#### Material shown ####

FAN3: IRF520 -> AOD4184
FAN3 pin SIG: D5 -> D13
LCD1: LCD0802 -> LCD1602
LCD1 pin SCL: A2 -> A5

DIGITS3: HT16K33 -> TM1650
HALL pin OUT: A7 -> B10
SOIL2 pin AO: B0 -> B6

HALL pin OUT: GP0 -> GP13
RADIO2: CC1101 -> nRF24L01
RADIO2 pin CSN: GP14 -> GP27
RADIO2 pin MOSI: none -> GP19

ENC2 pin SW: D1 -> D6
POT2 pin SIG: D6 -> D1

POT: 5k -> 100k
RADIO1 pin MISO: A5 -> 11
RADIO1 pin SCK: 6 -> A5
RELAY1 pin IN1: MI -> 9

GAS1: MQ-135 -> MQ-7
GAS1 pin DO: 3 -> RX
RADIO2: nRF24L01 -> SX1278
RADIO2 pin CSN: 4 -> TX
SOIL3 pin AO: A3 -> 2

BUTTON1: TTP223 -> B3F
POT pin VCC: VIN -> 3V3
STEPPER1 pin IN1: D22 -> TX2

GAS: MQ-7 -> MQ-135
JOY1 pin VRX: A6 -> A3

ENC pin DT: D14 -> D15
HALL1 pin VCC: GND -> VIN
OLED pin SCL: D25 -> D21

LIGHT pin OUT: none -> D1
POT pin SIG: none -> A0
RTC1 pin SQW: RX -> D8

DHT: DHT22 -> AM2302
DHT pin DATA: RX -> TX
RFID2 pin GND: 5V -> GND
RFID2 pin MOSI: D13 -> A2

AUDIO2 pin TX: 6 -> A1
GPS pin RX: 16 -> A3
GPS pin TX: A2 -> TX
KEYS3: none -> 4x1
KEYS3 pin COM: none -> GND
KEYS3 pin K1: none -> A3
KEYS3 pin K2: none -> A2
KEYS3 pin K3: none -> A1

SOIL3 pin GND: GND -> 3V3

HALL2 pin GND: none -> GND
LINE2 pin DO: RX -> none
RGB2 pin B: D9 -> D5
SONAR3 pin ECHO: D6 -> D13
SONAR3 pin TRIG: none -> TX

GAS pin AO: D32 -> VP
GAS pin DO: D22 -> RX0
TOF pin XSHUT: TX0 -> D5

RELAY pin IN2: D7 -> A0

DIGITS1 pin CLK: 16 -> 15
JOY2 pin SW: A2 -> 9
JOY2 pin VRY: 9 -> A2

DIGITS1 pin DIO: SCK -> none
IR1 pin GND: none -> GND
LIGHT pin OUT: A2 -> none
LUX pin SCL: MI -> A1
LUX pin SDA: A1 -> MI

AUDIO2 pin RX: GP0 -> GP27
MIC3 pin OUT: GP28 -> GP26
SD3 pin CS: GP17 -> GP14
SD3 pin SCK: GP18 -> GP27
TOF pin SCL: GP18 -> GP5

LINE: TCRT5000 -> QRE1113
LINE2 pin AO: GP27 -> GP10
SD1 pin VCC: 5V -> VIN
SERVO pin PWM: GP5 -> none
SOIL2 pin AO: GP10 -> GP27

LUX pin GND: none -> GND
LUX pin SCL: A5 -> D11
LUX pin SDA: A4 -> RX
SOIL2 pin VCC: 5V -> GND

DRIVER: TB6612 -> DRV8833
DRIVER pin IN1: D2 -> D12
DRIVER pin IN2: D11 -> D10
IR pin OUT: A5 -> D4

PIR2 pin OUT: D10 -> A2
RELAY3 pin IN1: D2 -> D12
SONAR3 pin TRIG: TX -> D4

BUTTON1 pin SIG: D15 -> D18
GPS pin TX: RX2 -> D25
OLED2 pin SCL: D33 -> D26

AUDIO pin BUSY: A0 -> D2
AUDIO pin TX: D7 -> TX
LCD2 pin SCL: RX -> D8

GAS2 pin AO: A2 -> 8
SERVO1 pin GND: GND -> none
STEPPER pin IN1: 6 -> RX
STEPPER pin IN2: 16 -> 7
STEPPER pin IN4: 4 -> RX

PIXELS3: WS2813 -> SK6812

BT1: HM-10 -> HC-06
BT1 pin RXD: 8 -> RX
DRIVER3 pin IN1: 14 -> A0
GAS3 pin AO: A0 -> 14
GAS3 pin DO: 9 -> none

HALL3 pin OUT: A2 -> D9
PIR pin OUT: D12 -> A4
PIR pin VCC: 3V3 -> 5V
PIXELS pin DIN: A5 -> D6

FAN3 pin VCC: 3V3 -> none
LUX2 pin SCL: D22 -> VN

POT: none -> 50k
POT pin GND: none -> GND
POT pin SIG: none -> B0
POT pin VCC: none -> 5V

####

=== Work order ===
Write out every entry exactly as given.

=== Response below ===
FAN3: IRF520 -> AOD4184
FAN3 pin SIG: D5 -> D13
LCD1: LCD0802 -> LCD1602
LCD1 pin SCL: A2 -> A5

DIGITS3: HT16K33 -> TM1650
HALL pin OUT: A7 -> B10
SOIL2 pin AO: B0 -> B6

HALL pin OUT: GP0 -> GP13
RADIO2: CC1101 -> nRF24L01
RADIO2 pin CSN: GP14 -> GP27
RADIO2 pin MOSI: none -> GP19

ENC2 pin SW: D1 -> D6
POT2 pin SIG: D6 -> D1

POT: 5k -> 100k
RADIO1 pin MISO: A5 -> 11
RADIO1 pin SCK: 6 -> A5
RELAY1 pin IN1: MI -> 9

GAS1: MQ-135 -> MQ-7
GAS1 pin DO: 3 -> RX
RADIO2: nRF24L01 -> SX1278
RADIO2 pin CSN: 4 -> TX
SOIL3 pin AO: A3 -> 2

BUTTON1: TTP223 -> B3F
POT pin VCC: VIN -> 3V3
STEPPER1 pin IN1: D22 -> TX2

GAS: MQ-7 -> MQ-135
JOY1 pin VRX: A6 -> A3

ENC pin DT: D14 -> D15
HALL1 pin VCC: GND -> VIN
OLED pin SCL: D25 -> D21

LIGHT pin OUT: none -> D1
POT pin SIG: none -> A0
RTC1 pin SQW: RX -> D8

DHT: DHT22 -> AM2302
DHT pin DATA: RX -> TX
RFID2 pin GND: 5V -> GND
RFID2 pin MOSI: D13 -> A2

AUDIO2 pin TX: 6 -> A1
GPS pin RX: 16 -> A3
GPS pin TX: A2 -> TX
KEYS3: none -> 4x1
KEYS3 pin COM: none -> GND
KEYS3 pin K1: none -> A3
KEYS3 pin K2: none -> A2
KEYS3 pin K3: none -> A1

SOIL3 pin GND: GND -> 3V3

HALL2 pin GND: none -> GND
LINE2 pin DO: RX -> none
RGB2 pin B: D9 -> D5
SONAR3 pin ECHO: D6 -> D13
SONAR3 pin TRIG: none -> TX

GAS pin AO: D32 -> VP
GAS pin DO: D22 -> RX0
TOF pin XSHUT: TX0 -> D5

RELAY pin IN2: D7 -> A0

DIGITS1 pin CLK: 16 -> 15
JOY2 pin SW: A2 -> 9
JOY2 pin VRY: 9 -> A2

DIGITS1 pin DIO: SCK -> none
IR1 pin GND: none -> GND
LIGHT pin OUT: A2 -> none
LUX pin SCL: MI -> A1
LUX pin SDA: A1 -> MI

AUDIO2 pin RX: GP0 -> GP27
MIC3 pin OUT: GP28 -> GP26
SD3 pin CS: GP17 -> GP14
SD3 pin SCK: GP18 -> GP27
TOF pin SCL: GP18 -> GP5

LINE: TCRT5000 -> QRE1113
LINE2 pin AO: GP27 -> GP10
SD1 pin VCC: 5V -> VIN
SERVO pin PWM: GP5 -> none
SOIL2 pin AO: GP10 -> GP27

LUX pin GND: none -> GND
LUX pin SCL: A5 -> D11
LUX pin SDA: A4 -> RX
SOIL2 pin VCC: 5V -> GND

DRIVER: TB6612 -> DRV8833
DRIVER pin IN1: D2 -> D12
DRIVER pin IN2: D11 -> D10
IR pin OUT: A5 -> D4

PIR2 pin OUT: D10 -> A2
RELAY3 pin IN1: D2 -> D12
SONAR3 pin TRIG: TX -> D4

BUTTON1 pin SIG: D15 -> D18
GPS pin TX: RX2 -> D25
OLED2 pin SCL: D33 -> D26

AUDIO pin BUSY: A0 -> D2
AUDIO pin TX: D7 -> TX
LCD2 pin SCL: RX -> D8

GAS2 pin AO: A2 -> 8
SERVO1 pin GND: GND -> none
STEPPER pin IN1: 6 -> RX
STEPPER pin IN2: 16 -> 7
STEPPER pin IN4: 4 -> RX

PIXELS3: WS2813 -> SK6812

BT1: HM-10 -> HC-06
BT1 pin RXD: 8 -> RX
DRIVER3 pin IN1: 14 -> A0
GAS3 pin AO: A0 -> 14
GAS3 pin DO: 9 -> none

HALL3 pin OUT: A2 -> D9
PIR pin OUT: D12 -> A4
PIR pin VCC: 3V3 -> 5V
PIXELS pin DIN: A5 -> D6

FAN3 pin VCC: 3V3 -> none
LUX2 pin SCL: D22 -> VN

POT: none -> 50k
POT pin GND: none -> GND
POT pin SIG: none -> B0
POT pin VCC: none -> 5V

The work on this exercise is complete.